==== Records shown

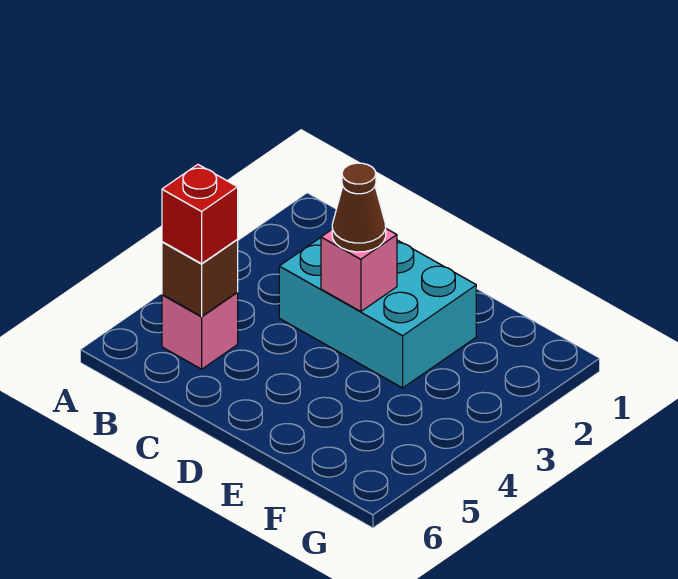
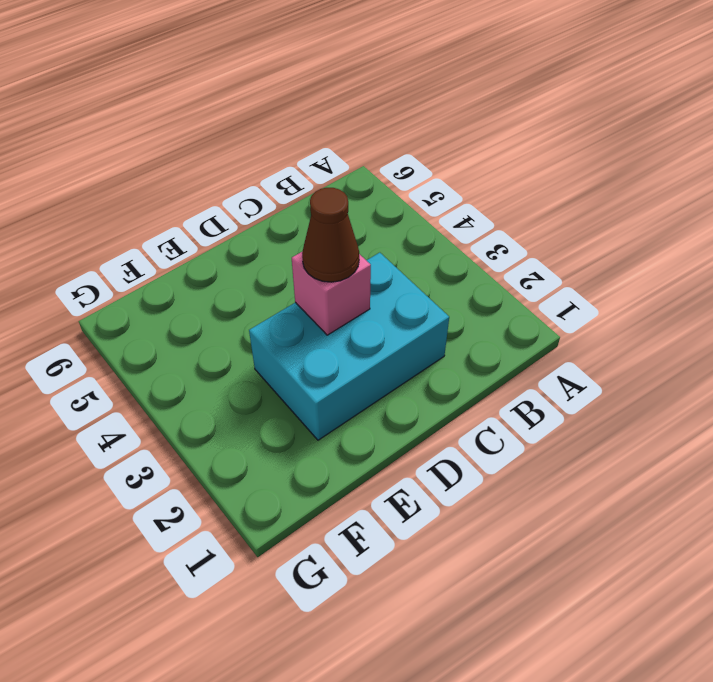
none -> pink 1x1 brick [162,293,238,369]
none -> brown 1x1 brick [162,240,238,316]

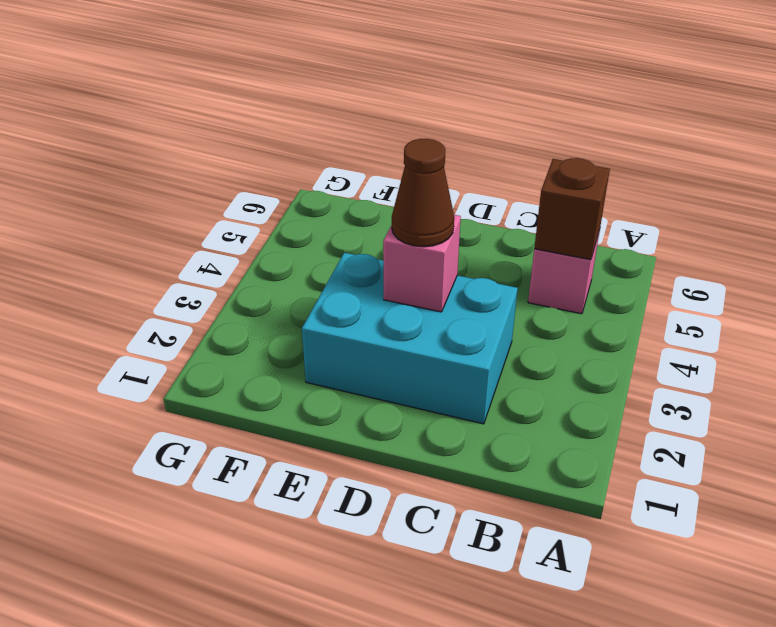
none -> red 1x1 brick [162,165,238,264]

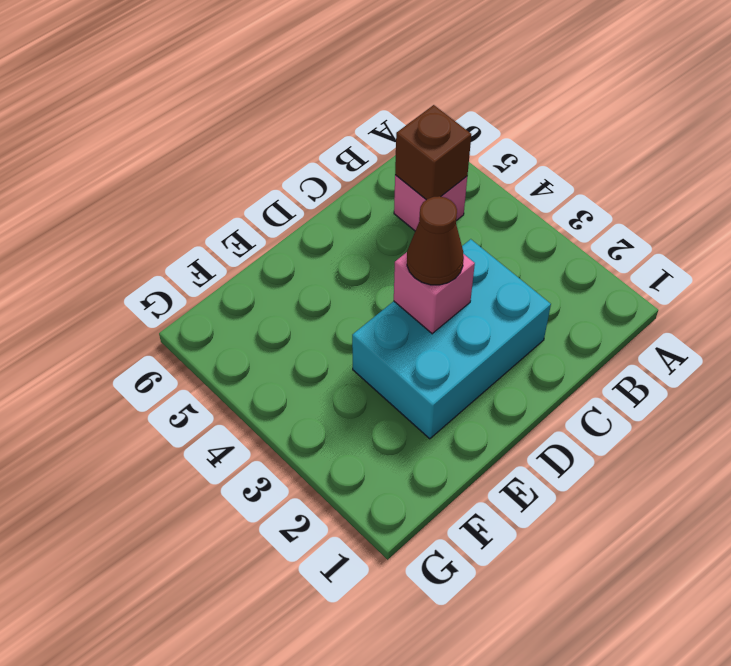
none -> red 1x1 brick [162,165,238,264]

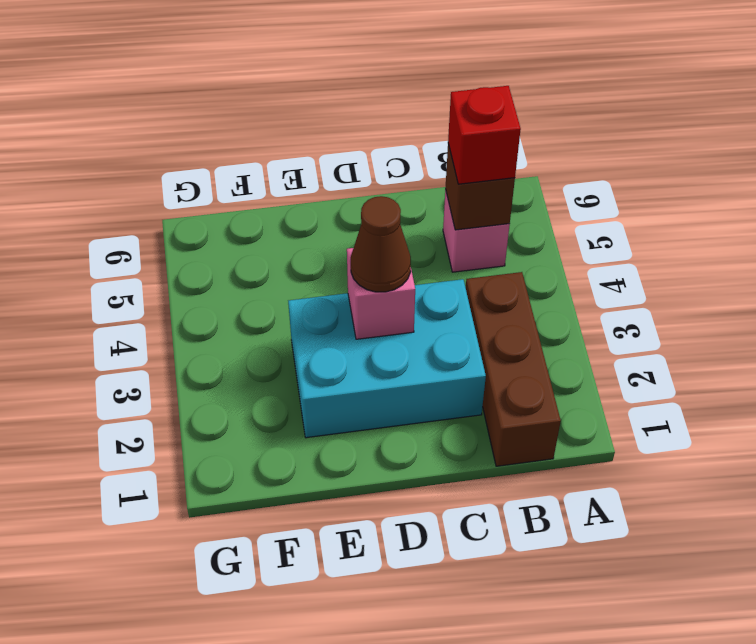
brown 1x3 brick [466,272,561,466] -> none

========

- _Prompt_:
Your copy of the records must be exact and must contain no pictures.

- _Output of the task_:
none -> pink 1x1 brick [162,293,238,369]
none -> brown 1x1 brick [162,240,238,316]

none -> red 1x1 brick [162,165,238,264]

none -> red 1x1 brick [162,165,238,264]

brown 1x3 brick [466,272,561,466] -> none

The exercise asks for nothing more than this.